##### RECORDS PROVIDED #####

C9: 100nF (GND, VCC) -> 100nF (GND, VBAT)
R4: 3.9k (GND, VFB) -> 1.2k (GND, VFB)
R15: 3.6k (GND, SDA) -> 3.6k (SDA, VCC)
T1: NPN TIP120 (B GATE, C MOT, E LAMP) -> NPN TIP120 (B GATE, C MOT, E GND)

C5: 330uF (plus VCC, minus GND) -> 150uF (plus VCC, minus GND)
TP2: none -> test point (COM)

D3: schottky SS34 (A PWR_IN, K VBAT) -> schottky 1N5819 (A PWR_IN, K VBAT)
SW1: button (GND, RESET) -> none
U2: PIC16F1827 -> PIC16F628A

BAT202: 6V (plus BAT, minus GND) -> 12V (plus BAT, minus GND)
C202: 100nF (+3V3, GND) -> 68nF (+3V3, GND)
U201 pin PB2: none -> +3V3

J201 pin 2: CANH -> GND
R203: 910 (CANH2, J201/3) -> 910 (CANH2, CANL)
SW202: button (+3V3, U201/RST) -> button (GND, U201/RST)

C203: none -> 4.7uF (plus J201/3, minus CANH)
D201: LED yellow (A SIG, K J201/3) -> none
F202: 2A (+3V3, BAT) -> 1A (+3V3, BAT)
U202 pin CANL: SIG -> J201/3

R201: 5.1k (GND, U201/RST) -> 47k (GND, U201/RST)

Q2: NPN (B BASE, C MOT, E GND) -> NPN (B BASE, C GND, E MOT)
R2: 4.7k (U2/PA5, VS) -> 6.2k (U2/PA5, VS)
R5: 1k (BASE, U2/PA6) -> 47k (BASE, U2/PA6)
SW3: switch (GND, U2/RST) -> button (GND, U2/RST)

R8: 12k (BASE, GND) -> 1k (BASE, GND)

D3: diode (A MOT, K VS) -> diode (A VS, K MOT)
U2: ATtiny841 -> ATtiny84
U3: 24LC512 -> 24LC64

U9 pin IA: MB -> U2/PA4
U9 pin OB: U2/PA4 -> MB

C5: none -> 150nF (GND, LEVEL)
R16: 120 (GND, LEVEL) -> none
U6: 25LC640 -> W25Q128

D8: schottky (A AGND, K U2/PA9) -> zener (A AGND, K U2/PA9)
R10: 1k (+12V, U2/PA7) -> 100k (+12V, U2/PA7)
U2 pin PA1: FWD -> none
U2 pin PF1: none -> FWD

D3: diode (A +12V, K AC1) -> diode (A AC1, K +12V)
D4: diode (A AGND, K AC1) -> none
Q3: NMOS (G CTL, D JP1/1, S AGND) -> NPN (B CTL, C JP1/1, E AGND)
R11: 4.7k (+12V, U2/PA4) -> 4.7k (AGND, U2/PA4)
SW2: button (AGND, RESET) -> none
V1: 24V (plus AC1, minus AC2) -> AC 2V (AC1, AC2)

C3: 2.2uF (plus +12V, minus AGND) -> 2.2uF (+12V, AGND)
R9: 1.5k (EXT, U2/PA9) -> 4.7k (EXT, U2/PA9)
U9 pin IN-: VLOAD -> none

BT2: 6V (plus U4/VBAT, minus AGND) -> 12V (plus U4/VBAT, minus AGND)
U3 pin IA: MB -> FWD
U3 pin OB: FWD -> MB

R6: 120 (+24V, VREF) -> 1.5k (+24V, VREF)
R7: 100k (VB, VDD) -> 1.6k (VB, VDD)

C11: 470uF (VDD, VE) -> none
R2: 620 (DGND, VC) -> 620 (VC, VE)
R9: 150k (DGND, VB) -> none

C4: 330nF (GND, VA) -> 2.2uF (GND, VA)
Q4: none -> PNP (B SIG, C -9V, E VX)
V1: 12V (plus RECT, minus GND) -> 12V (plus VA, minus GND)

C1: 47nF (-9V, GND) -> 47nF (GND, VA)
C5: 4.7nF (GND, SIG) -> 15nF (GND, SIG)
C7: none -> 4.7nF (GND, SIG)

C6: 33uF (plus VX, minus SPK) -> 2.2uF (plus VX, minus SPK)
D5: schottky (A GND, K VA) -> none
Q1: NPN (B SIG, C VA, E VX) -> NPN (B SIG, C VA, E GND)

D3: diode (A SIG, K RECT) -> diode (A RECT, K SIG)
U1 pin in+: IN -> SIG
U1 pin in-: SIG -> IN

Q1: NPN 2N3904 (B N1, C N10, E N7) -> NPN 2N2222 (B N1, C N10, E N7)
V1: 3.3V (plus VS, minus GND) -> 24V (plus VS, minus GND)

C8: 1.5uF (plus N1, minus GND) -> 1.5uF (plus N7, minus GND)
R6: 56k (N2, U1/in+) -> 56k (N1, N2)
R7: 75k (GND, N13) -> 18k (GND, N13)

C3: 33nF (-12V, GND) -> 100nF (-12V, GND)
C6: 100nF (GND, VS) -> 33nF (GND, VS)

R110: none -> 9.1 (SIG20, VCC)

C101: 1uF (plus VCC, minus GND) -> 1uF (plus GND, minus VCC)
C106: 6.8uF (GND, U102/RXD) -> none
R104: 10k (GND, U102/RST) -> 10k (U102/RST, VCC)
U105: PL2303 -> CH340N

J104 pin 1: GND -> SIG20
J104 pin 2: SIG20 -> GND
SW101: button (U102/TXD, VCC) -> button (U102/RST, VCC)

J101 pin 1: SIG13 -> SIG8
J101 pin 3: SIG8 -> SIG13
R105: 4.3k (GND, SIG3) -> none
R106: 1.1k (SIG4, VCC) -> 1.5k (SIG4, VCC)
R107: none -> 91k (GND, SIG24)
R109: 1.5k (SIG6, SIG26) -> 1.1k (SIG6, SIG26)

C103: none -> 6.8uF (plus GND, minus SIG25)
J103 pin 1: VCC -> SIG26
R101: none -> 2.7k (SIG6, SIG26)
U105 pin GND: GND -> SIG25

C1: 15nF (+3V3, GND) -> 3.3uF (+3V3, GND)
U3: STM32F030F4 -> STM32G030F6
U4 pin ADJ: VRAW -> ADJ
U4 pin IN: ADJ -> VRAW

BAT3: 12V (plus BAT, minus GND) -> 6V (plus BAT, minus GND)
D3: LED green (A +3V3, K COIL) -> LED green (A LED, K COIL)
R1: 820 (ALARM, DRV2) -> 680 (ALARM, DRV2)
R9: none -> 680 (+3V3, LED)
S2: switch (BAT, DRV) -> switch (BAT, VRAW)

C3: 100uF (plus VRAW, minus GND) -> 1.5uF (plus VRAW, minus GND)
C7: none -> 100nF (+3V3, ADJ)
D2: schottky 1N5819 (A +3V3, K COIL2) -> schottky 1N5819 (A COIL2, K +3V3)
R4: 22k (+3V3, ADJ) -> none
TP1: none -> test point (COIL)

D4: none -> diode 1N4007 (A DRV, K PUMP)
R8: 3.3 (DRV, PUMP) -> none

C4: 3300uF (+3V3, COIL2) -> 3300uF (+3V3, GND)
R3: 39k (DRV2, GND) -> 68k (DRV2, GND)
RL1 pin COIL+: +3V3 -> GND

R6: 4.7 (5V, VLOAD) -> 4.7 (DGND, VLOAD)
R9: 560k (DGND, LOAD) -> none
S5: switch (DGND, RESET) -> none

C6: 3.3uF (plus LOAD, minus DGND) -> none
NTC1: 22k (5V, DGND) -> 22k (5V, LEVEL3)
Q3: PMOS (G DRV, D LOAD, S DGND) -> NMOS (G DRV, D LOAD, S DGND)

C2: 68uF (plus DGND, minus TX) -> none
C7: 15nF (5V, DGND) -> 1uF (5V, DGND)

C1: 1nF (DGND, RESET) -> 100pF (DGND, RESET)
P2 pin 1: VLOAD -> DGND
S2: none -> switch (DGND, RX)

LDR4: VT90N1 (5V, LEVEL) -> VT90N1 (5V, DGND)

#####

* WHAT YOU HAVE TO DO
What is wanted is the complete set of entries, returned verbatim.

* TASK ANSWER
C9: 100nF (GND, VCC) -> 100nF (GND, VBAT)
R4: 3.9k (GND, VFB) -> 1.2k (GND, VFB)
R15: 3.6k (GND, SDA) -> 3.6k (SDA, VCC)
T1: NPN TIP120 (B GATE, C MOT, E LAMP) -> NPN TIP120 (B GATE, C MOT, E GND)

C5: 330uF (plus VCC, minus GND) -> 150uF (plus VCC, minus GND)
TP2: none -> test point (COM)

D3: schottky SS34 (A PWR_IN, K VBAT) -> schottky 1N5819 (A PWR_IN, K VBAT)
SW1: button (GND, RESET) -> none
U2: PIC16F1827 -> PIC16F628A

BAT202: 6V (plus BAT, minus GND) -> 12V (plus BAT, minus GND)
C202: 100nF (+3V3, GND) -> 68nF (+3V3, GND)
U201 pin PB2: none -> +3V3

J201 pin 2: CANH -> GND
R203: 910 (CANH2, J201/3) -> 910 (CANH2, CANL)
SW202: button (+3V3, U201/RST) -> button (GND, U201/RST)

C203: none -> 4.7uF (plus J201/3, minus CANH)
D201: LED yellow (A SIG, K J201/3) -> none
F202: 2A (+3V3, BAT) -> 1A (+3V3, BAT)
U202 pin CANL: SIG -> J201/3

R201: 5.1k (GND, U201/RST) -> 47k (GND, U201/RST)

Q2: NPN (B BASE, C MOT, E GND) -> NPN (B BASE, C GND, E MOT)
R2: 4.7k (U2/PA5, VS) -> 6.2k (U2/PA5, VS)
R5: 1k (BASE, U2/PA6) -> 47k (BASE, U2/PA6)
SW3: switch (GND, U2/RST) -> button (GND, U2/RST)

R8: 12k (BASE, GND) -> 1k (BASE, GND)

D3: diode (A MOT, K VS) -> diode (A VS, K MOT)
U2: ATtiny841 -> ATtiny84
U3: 24LC512 -> 24LC64

U9 pin IA: MB -> U2/PA4
U9 pin OB: U2/PA4 -> MB

C5: none -> 150nF (GND, LEVEL)
R16: 120 (GND, LEVEL) -> none
U6: 25LC640 -> W25Q128

D8: schottky (A AGND, K U2/PA9) -> zener (A AGND, K U2/PA9)
R10: 1k (+12V, U2/PA7) -> 100k (+12V, U2/PA7)
U2 pin PA1: FWD -> none
U2 pin PF1: none -> FWD

D3: diode (A +12V, K AC1) -> diode (A AC1, K +12V)
D4: diode (A AGND, K AC1) -> none
Q3: NMOS (G CTL, D JP1/1, S AGND) -> NPN (B CTL, C JP1/1, E AGND)
R11: 4.7k (+12V, U2/PA4) -> 4.7k (AGND, U2/PA4)
SW2: button (AGND, RESET) -> none
V1: 24V (plus AC1, minus AC2) -> AC 2V (AC1, AC2)

C3: 2.2uF (plus +12V, minus AGND) -> 2.2uF (+12V, AGND)
R9: 1.5k (EXT, U2/PA9) -> 4.7k (EXT, U2/PA9)
U9 pin IN-: VLOAD -> none

BT2: 6V (plus U4/VBAT, minus AGND) -> 12V (plus U4/VBAT, minus AGND)
U3 pin IA: MB -> FWD
U3 pin OB: FWD -> MB

R6: 120 (+24V, VREF) -> 1.5k (+24V, VREF)
R7: 100k (VB, VDD) -> 1.6k (VB, VDD)

C11: 470uF (VDD, VE) -> none
R2: 620 (DGND, VC) -> 620 (VC, VE)
R9: 150k (DGND, VB) -> none

C4: 330nF (GND, VA) -> 2.2uF (GND, VA)
Q4: none -> PNP (B SIG, C -9V, E VX)
V1: 12V (plus RECT, minus GND) -> 12V (plus VA, minus GND)

C1: 47nF (-9V, GND) -> 47nF (GND, VA)
C5: 4.7nF (GND, SIG) -> 15nF (GND, SIG)
C7: none -> 4.7nF (GND, SIG)

C6: 33uF (plus VX, minus SPK) -> 2.2uF (plus VX, minus SPK)
D5: schottky (A GND, K VA) -> none
Q1: NPN (B SIG, C VA, E VX) -> NPN (B SIG, C VA, E GND)

D3: diode (A SIG, K RECT) -> diode (A RECT, K SIG)
U1 pin in+: IN -> SIG
U1 pin in-: SIG -> IN

Q1: NPN 2N3904 (B N1, C N10, E N7) -> NPN 2N2222 (B N1, C N10, E N7)
V1: 3.3V (plus VS, minus GND) -> 24V (plus VS, minus GND)

C8: 1.5uF (plus N1, minus GND) -> 1.5uF (plus N7, minus GND)
R6: 56k (N2, U1/in+) -> 56k (N1, N2)
R7: 75k (GND, N13) -> 18k (GND, N13)

C3: 33nF (-12V, GND) -> 100nF (-12V, GND)
C6: 100nF (GND, VS) -> 33nF (GND, VS)

R110: none -> 9.1 (SIG20, VCC)

C101: 1uF (plus VCC, minus GND) -> 1uF (plus GND, minus VCC)
C106: 6.8uF (GND, U102/RXD) -> none
R104: 10k (GND, U102/RST) -> 10k (U102/RST, VCC)
U105: PL2303 -> CH340N

J104 pin 1: GND -> SIG20
J104 pin 2: SIG20 -> GND
SW101: button (U102/TXD, VCC) -> button (U102/RST, VCC)

J101 pin 1: SIG13 -> SIG8
J101 pin 3: SIG8 -> SIG13
R105: 4.3k (GND, SIG3) -> none
R106: 1.1k (SIG4, VCC) -> 1.5k (SIG4, VCC)
R107: none -> 91k (GND, SIG24)
R109: 1.5k (SIG6, SIG26) -> 1.1k (SIG6, SIG26)

C103: none -> 6.8uF (plus GND, minus SIG25)
J103 pin 1: VCC -> SIG26
R101: none -> 2.7k (SIG6, SIG26)
U105 pin GND: GND -> SIG25

C1: 15nF (+3V3, GND) -> 3.3uF (+3V3, GND)
U3: STM32F030F4 -> STM32G030F6
U4 pin ADJ: VRAW -> ADJ
U4 pin IN: ADJ -> VRAW

BAT3: 12V (plus BAT, minus GND) -> 6V (plus BAT, minus GND)
D3: LED green (A +3V3, K COIL) -> LED green (A LED, K COIL)
R1: 820 (ALARM, DRV2) -> 680 (ALARM, DRV2)
R9: none -> 680 (+3V3, LED)
S2: switch (BAT, DRV) -> switch (BAT, VRAW)

C3: 100uF (plus VRAW, minus GND) -> 1.5uF (plus VRAW, minus GND)
C7: none -> 100nF (+3V3, ADJ)
D2: schottky 1N5819 (A +3V3, K COIL2) -> schottky 1N5819 (A COIL2, K +3V3)
R4: 22k (+3V3, ADJ) -> none
TP1: none -> test point (COIL)

D4: none -> diode 1N4007 (A DRV, K PUMP)
R8: 3.3 (DRV, PUMP) -> none

C4: 3300uF (+3V3, COIL2) -> 3300uF (+3V3, GND)
R3: 39k (DRV2, GND) -> 68k (DRV2, GND)
RL1 pin COIL+: +3V3 -> GND

R6: 4.7 (5V, VLOAD) -> 4.7 (DGND, VLOAD)
R9: 560k (DGND, LOAD) -> none
S5: switch (DGND, RESET) -> none

C6: 3.3uF (plus LOAD, minus DGND) -> none
NTC1: 22k (5V, DGND) -> 22k (5V, LEVEL3)
Q3: PMOS (G DRV, D LOAD, S DGND) -> NMOS (G DRV, D LOAD, S DGND)

C2: 68uF (plus DGND, minus TX) -> none
C7: 15nF (5V, DGND) -> 1uF (5V, DGND)

C1: 1nF (DGND, RESET) -> 100pF (DGND, RESET)
P2 pin 1: VLOAD -> DGND
S2: none -> switch (DGND, RX)

LDR4: VT90N1 (5V, LEVEL) -> VT90N1 (5V, DGND)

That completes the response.